Work instructions –
No line before the one containing "(661, 152) = (461, 603): pink" should appear; that line and all lines after it, through the end of the data, are to be set down exactly.

Image sets with object changes –
=====

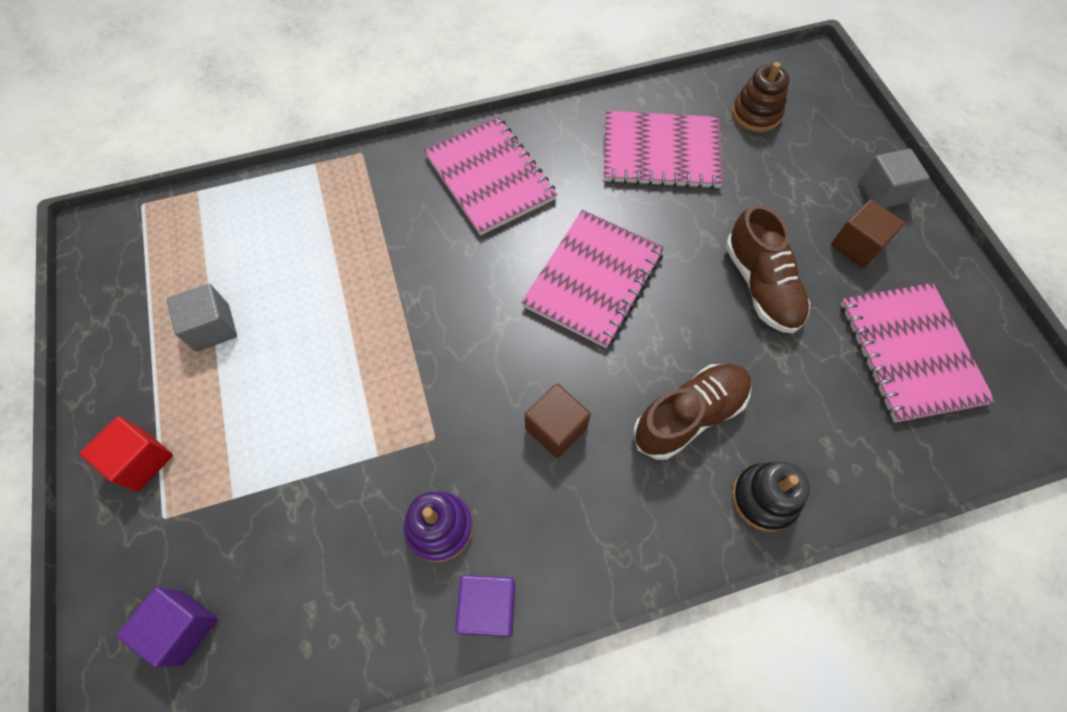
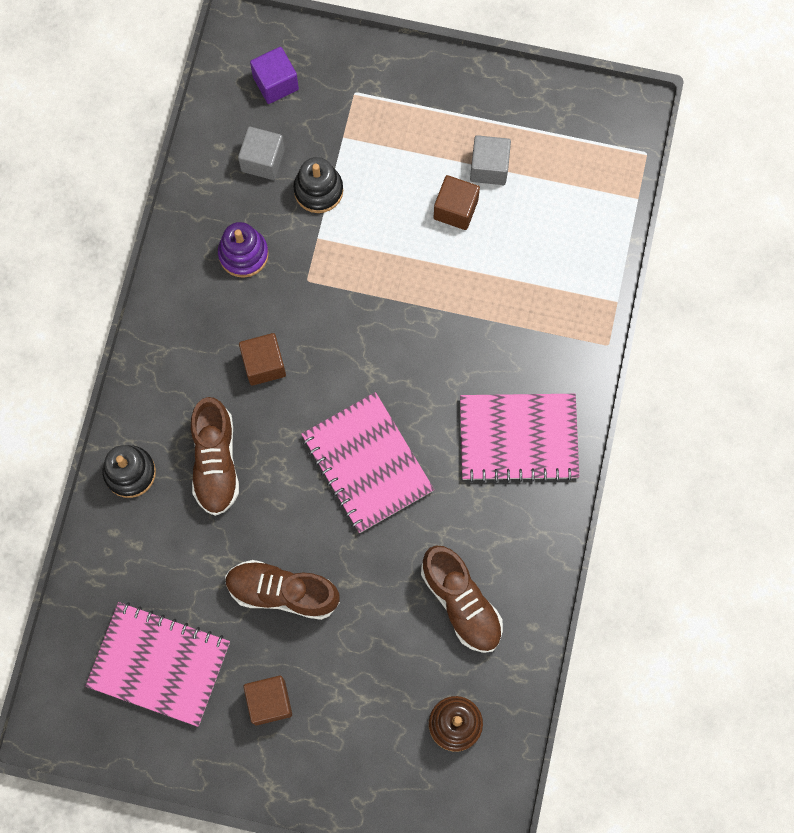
camera: 120 degrees right, 10 degrees up
(141, 460) = (405, 91): red cube -> none
(277, 335) = (455, 209): none -> brown cube
(316, 487) = (318, 190): none -> black stacking toy
(488, 607) = (176, 259): purple cube -> none
(661, 152) = (461, 603): pink notebook -> brown shoe
(882, 192) = (305, 770): grey cube -> grey cube (263, 160)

=====

Response to the exercise –
(661, 152) = (461, 603): pink notebook -> brown shoe
(882, 192) = (305, 770): grey cube -> grey cube (263, 160)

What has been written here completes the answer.